• [What is needed] Set down every record once more, exactly as given.

• [Data records]
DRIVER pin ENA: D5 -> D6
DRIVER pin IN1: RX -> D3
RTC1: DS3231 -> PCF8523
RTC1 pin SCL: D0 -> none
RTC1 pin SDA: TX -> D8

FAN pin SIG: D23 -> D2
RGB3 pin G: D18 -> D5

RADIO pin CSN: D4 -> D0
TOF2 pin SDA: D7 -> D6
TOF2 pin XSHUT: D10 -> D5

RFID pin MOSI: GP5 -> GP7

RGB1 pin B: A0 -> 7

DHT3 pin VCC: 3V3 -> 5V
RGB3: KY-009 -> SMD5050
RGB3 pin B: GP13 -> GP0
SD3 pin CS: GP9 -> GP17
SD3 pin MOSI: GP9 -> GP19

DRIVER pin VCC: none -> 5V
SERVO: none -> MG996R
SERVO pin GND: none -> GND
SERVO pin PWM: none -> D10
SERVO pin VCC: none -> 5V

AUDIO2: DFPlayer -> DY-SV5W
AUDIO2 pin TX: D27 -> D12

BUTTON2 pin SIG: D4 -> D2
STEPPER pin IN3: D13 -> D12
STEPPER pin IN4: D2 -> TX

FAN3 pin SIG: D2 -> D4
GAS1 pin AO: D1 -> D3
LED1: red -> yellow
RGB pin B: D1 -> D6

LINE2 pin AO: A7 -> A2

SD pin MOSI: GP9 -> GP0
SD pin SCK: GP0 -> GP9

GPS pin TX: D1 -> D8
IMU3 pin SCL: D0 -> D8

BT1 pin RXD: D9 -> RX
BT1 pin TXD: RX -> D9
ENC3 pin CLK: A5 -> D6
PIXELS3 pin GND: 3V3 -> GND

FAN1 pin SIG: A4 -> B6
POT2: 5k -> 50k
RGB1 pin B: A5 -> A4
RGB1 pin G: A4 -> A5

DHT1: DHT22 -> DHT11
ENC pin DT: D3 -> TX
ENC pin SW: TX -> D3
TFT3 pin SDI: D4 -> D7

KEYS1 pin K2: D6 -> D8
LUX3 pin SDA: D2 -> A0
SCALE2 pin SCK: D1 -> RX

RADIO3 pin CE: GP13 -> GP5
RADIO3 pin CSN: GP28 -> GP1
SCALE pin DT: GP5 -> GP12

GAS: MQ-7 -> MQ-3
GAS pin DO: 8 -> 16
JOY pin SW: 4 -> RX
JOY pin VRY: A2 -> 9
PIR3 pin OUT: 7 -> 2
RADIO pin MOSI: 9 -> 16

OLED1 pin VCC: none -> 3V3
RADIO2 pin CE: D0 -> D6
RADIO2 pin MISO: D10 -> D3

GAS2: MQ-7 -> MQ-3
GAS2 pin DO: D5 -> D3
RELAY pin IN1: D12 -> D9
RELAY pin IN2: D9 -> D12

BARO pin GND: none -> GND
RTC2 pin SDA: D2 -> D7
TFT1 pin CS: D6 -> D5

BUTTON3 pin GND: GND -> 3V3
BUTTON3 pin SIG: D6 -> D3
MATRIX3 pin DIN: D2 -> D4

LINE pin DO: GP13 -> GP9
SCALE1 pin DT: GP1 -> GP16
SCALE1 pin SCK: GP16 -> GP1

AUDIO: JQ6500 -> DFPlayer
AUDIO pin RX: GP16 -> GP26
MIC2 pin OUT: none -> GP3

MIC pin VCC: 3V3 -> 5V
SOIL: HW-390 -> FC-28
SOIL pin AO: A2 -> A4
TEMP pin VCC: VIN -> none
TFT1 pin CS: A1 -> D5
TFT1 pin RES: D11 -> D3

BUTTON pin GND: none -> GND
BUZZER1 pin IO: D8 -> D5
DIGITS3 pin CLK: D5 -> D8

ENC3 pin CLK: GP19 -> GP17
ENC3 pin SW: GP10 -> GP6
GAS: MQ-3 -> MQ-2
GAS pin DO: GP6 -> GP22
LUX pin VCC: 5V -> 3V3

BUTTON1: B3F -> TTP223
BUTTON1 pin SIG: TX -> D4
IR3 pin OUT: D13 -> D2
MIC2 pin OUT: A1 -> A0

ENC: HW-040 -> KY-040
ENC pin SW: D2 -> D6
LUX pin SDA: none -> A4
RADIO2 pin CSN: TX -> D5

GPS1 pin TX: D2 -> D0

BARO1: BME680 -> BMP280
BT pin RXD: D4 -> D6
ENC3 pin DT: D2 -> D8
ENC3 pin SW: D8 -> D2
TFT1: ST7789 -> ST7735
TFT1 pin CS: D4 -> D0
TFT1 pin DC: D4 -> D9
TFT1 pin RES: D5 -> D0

• [Result of the exercise]
DRIVER pin ENA: D5 -> D6
DRIVER pin IN1: RX -> D3
RTC1: DS3231 -> PCF8523
RTC1 pin SCL: D0 -> none
RTC1 pin SDA: TX -> D8

FAN pin SIG: D23 -> D2
RGB3 pin G: D18 -> D5

RADIO pin CSN: D4 -> D0
TOF2 pin SDA: D7 -> D6
TOF2 pin XSHUT: D10 -> D5

RFID pin MOSI: GP5 -> GP7

RGB1 pin B: A0 -> 7

DHT3 pin VCC: 3V3 -> 5V
RGB3: KY-009 -> SMD5050
RGB3 pin B: GP13 -> GP0
SD3 pin CS: GP9 -> GP17
SD3 pin MOSI: GP9 -> GP19

DRIVER pin VCC: none -> 5V
SERVO: none -> MG996R
SERVO pin GND: none -> GND
SERVO pin PWM: none -> D10
SERVO pin VCC: none -> 5V

AUDIO2: DFPlayer -> DY-SV5W
AUDIO2 pin TX: D27 -> D12

BUTTON2 pin SIG: D4 -> D2
STEPPER pin IN3: D13 -> D12
STEPPER pin IN4: D2 -> TX

FAN3 pin SIG: D2 -> D4
GAS1 pin AO: D1 -> D3
LED1: red -> yellow
RGB pin B: D1 -> D6

LINE2 pin AO: A7 -> A2

SD pin MOSI: GP9 -> GP0
SD pin SCK: GP0 -> GP9

GPS pin TX: D1 -> D8
IMU3 pin SCL: D0 -> D8

BT1 pin RXD: D9 -> RX
BT1 pin TXD: RX -> D9
ENC3 pin CLK: A5 -> D6
PIXELS3 pin GND: 3V3 -> GND

FAN1 pin SIG: A4 -> B6
POT2: 5k -> 50k
RGB1 pin B: A5 -> A4
RGB1 pin G: A4 -> A5

DHT1: DHT22 -> DHT11
ENC pin DT: D3 -> TX
ENC pin SW: TX -> D3
TFT3 pin SDI: D4 -> D7

KEYS1 pin K2: D6 -> D8
LUX3 pin SDA: D2 -> A0
SCALE2 pin SCK: D1 -> RX

RADIO3 pin CE: GP13 -> GP5
RADIO3 pin CSN: GP28 -> GP1
SCALE pin DT: GP5 -> GP12

GAS: MQ-7 -> MQ-3
GAS pin DO: 8 -> 16
JOY pin SW: 4 -> RX
JOY pin VRY: A2 -> 9
PIR3 pin OUT: 7 -> 2
RADIO pin MOSI: 9 -> 16

OLED1 pin VCC: none -> 3V3
RADIO2 pin CE: D0 -> D6
RADIO2 pin MISO: D10 -> D3

GAS2: MQ-7 -> MQ-3
GAS2 pin DO: D5 -> D3
RELAY pin IN1: D12 -> D9
RELAY pin IN2: D9 -> D12

BARO pin GND: none -> GND
RTC2 pin SDA: D2 -> D7
TFT1 pin CS: D6 -> D5

BUTTON3 pin GND: GND -> 3V3
BUTTON3 pin SIG: D6 -> D3
MATRIX3 pin DIN: D2 -> D4

LINE pin DO: GP13 -> GP9
SCALE1 pin DT: GP1 -> GP16
SCALE1 pin SCK: GP16 -> GP1

AUDIO: JQ6500 -> DFPlayer
AUDIO pin RX: GP16 -> GP26
MIC2 pin OUT: none -> GP3

MIC pin VCC: 3V3 -> 5V
SOIL: HW-390 -> FC-28
SOIL pin AO: A2 -> A4
TEMP pin VCC: VIN -> none
TFT1 pin CS: A1 -> D5
TFT1 pin RES: D11 -> D3

BUTTON pin GND: none -> GND
BUZZER1 pin IO: D8 -> D5
DIGITS3 pin CLK: D5 -> D8

ENC3 pin CLK: GP19 -> GP17
ENC3 pin SW: GP10 -> GP6
GAS: MQ-3 -> MQ-2
GAS pin DO: GP6 -> GP22
LUX pin VCC: 5V -> 3V3

BUTTON1: B3F -> TTP223
BUTTON1 pin SIG: TX -> D4
IR3 pin OUT: D13 -> D2
MIC2 pin OUT: A1 -> A0

ENC: HW-040 -> KY-040
ENC pin SW: D2 -> D6
LUX pin SDA: none -> A4
RADIO2 pin CSN: TX -> D5

GPS1 pin TX: D2 -> D0

BARO1: BME680 -> BMP280
BT pin RXD: D4 -> D6
ENC3 pin DT: D2 -> D8
ENC3 pin SW: D8 -> D2
TFT1: ST7789 -> ST7735
TFT1 pin CS: D4 -> D0
TFT1 pin DC: D4 -> D9
TFT1 pin RES: D5 -> D0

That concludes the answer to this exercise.